* To be done: Look below. Copy each line that has "breast" in it.

* Supplied data:

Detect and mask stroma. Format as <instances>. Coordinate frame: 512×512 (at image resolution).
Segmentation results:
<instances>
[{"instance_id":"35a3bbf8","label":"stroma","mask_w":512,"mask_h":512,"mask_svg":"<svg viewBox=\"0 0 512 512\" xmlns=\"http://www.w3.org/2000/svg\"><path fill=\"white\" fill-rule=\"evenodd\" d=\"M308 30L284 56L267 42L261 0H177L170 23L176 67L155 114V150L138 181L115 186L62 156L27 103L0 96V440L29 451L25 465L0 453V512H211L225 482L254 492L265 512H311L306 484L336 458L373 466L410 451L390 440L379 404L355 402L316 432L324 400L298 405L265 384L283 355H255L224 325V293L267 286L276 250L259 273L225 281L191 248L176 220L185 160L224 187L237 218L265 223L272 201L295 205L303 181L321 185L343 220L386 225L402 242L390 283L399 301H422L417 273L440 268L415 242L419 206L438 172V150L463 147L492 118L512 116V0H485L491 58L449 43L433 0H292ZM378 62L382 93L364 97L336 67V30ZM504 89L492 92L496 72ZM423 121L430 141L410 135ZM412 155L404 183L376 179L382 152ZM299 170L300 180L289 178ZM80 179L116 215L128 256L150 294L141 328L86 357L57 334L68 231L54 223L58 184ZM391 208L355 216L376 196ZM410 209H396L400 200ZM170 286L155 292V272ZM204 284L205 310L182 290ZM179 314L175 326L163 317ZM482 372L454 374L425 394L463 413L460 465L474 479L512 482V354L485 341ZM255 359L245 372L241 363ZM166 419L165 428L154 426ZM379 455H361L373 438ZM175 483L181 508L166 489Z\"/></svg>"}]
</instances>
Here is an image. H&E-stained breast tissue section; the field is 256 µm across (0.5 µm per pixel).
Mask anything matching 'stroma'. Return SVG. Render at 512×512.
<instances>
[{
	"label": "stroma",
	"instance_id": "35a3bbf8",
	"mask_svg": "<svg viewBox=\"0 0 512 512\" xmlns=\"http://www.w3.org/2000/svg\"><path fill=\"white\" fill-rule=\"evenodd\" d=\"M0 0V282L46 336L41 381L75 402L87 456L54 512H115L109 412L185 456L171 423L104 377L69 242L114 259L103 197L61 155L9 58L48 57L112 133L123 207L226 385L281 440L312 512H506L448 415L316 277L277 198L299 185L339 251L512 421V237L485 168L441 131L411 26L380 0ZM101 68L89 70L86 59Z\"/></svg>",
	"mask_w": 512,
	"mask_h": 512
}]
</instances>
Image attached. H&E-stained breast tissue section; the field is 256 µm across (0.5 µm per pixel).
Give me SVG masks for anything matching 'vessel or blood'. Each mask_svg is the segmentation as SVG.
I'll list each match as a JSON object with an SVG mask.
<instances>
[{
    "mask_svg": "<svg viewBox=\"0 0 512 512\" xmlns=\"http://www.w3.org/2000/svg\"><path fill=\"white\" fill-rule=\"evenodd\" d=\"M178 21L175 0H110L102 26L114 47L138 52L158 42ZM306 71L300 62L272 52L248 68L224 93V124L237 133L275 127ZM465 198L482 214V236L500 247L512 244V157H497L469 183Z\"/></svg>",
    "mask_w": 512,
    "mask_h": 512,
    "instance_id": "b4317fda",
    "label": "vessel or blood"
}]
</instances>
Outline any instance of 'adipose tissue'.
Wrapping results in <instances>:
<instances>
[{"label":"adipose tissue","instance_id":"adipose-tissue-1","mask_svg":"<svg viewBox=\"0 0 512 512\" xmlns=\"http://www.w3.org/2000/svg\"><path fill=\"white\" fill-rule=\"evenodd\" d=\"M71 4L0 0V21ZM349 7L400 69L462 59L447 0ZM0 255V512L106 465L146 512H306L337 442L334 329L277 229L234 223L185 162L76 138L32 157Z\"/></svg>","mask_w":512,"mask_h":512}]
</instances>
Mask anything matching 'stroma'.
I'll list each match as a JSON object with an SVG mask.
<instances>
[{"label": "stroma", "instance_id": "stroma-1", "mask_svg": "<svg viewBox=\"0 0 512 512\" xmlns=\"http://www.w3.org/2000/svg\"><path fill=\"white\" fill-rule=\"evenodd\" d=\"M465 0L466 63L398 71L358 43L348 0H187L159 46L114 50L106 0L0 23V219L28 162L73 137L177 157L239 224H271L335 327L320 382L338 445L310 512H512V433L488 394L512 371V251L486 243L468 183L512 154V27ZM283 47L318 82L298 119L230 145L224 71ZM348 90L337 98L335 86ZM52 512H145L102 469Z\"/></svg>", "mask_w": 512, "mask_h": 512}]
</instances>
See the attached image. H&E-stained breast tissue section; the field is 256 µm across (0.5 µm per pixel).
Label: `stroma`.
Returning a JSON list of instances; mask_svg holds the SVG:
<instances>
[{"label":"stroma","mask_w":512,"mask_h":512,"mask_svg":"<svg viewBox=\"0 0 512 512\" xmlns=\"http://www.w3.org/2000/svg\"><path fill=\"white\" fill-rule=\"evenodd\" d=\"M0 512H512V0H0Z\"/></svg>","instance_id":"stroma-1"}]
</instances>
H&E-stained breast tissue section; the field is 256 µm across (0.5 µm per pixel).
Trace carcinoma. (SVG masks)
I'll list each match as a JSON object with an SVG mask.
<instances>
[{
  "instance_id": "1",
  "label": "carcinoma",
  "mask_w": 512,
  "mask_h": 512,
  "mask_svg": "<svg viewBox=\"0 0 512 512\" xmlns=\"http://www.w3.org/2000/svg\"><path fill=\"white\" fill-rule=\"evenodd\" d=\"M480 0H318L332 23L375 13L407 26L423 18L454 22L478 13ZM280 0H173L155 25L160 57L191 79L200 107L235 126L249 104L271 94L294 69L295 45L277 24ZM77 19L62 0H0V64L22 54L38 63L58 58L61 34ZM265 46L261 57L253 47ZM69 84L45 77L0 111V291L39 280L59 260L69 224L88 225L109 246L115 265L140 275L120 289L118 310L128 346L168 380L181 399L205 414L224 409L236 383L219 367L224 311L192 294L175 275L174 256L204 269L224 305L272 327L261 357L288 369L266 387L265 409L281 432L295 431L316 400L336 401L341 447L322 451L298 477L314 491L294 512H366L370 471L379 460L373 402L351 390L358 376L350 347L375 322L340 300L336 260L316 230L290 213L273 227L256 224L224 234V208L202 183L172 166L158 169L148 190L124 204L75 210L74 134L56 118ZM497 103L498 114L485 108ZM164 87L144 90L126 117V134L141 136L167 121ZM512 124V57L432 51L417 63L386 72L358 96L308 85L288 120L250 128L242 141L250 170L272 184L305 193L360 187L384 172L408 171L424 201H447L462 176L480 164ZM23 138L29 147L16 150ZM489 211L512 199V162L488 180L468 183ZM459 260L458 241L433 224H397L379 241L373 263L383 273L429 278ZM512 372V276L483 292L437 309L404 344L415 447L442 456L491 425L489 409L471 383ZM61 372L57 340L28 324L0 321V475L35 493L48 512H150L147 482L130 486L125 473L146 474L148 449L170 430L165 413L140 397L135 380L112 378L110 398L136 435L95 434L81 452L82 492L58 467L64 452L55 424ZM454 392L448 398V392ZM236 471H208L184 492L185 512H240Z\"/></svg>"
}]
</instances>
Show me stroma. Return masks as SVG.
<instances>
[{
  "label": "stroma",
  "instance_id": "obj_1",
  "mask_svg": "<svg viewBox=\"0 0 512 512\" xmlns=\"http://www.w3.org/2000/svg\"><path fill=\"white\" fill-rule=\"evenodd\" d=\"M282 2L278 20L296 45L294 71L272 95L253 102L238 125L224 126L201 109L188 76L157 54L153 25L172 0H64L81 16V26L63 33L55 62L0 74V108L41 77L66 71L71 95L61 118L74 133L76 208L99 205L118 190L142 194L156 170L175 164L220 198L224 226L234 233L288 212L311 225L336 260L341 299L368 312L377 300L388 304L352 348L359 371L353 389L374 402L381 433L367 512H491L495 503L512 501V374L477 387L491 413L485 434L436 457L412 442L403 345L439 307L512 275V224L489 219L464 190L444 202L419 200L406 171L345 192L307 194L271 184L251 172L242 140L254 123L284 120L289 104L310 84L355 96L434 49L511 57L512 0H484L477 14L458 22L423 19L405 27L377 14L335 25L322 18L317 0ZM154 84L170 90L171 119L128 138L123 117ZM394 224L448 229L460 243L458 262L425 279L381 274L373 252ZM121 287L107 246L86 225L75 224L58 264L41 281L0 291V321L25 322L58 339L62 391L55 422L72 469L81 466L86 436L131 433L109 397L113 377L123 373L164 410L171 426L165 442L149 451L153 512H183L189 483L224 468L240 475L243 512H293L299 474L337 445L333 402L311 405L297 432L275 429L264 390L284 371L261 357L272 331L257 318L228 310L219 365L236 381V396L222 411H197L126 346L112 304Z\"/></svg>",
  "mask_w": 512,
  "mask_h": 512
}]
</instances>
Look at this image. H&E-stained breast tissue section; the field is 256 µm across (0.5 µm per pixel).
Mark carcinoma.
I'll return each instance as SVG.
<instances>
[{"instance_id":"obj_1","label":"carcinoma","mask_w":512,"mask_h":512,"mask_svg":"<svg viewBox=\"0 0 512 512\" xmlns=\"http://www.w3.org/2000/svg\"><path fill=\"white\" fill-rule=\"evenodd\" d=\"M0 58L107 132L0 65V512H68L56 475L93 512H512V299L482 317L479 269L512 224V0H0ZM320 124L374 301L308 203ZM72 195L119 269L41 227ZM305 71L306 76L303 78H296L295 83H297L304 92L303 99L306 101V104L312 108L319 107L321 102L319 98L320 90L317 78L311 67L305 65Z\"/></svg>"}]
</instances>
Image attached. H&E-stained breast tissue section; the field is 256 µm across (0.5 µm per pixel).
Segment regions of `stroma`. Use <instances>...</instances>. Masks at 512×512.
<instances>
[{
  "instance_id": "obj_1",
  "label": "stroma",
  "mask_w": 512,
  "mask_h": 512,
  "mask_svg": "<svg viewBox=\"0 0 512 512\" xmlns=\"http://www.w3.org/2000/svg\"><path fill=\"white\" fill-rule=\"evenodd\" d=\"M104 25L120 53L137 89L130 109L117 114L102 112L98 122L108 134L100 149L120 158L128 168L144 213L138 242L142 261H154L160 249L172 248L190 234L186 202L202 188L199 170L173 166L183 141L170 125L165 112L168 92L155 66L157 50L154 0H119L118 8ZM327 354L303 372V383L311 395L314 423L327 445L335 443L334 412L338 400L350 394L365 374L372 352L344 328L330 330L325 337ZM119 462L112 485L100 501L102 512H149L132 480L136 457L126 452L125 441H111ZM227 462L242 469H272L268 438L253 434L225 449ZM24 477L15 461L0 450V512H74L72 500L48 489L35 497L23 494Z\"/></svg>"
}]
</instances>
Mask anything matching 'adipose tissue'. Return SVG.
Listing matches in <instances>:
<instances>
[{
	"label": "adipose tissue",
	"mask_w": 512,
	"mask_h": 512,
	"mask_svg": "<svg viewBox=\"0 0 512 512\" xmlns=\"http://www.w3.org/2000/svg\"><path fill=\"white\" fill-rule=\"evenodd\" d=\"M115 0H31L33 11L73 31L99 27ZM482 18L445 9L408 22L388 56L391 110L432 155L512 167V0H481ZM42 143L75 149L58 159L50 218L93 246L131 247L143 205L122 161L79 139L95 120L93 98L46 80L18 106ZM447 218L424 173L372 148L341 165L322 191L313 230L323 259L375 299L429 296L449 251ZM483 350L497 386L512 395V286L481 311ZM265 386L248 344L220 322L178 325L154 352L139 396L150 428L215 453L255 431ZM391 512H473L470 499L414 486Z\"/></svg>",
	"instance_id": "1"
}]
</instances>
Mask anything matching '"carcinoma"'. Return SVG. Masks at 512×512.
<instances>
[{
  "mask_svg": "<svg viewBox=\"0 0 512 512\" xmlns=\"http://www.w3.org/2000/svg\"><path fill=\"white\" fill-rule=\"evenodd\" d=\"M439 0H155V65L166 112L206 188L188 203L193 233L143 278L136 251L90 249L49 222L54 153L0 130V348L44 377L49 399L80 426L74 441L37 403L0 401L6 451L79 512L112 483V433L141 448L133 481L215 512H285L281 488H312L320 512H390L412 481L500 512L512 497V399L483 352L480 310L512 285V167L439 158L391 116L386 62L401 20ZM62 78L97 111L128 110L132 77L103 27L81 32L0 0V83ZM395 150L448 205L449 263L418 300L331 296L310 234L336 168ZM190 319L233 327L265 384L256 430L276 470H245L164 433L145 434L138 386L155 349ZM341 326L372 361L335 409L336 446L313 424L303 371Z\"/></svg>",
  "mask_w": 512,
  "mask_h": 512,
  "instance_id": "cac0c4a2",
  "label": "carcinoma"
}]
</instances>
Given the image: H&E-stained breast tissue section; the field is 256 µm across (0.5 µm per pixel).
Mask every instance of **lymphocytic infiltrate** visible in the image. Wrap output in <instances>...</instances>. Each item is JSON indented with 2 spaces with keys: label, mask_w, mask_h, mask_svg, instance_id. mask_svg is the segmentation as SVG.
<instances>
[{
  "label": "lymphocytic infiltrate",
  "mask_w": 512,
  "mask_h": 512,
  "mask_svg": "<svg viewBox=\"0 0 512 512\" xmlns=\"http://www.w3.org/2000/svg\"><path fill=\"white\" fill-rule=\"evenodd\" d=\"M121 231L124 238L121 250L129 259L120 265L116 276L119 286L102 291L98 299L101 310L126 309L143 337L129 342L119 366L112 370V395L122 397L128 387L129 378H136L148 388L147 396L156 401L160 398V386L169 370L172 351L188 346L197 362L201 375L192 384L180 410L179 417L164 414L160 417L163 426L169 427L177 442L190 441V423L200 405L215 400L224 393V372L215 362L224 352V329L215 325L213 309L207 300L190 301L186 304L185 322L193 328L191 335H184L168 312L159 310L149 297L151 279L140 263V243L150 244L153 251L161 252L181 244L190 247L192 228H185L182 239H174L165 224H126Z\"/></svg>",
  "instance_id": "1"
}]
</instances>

* Result for this exercise:
Here is an image. H&E-stained breast tissue section; the field is 256 µm across (0.5 µm per pixel).
Image attached. H&E-stained breast tissue section; the field is 256 µm across (0.5 µm per pixel).
See the attached image. H&E-stained breast tissue section; the field is 256 µm across (0.5 µm per pixel).
H&E-stained breast tissue section; the field is 256 µm across (0.5 µm per pixel).
Look at this image. H&E-stained breast tissue section; the field is 256 µm across (0.5 µm per pixel).
Image attached. H&E-stained breast tissue section; the field is 256 µm across (0.5 µm per pixel).
Given the image: H&E-stained breast tissue section; the field is 256 µm across (0.5 µm per pixel).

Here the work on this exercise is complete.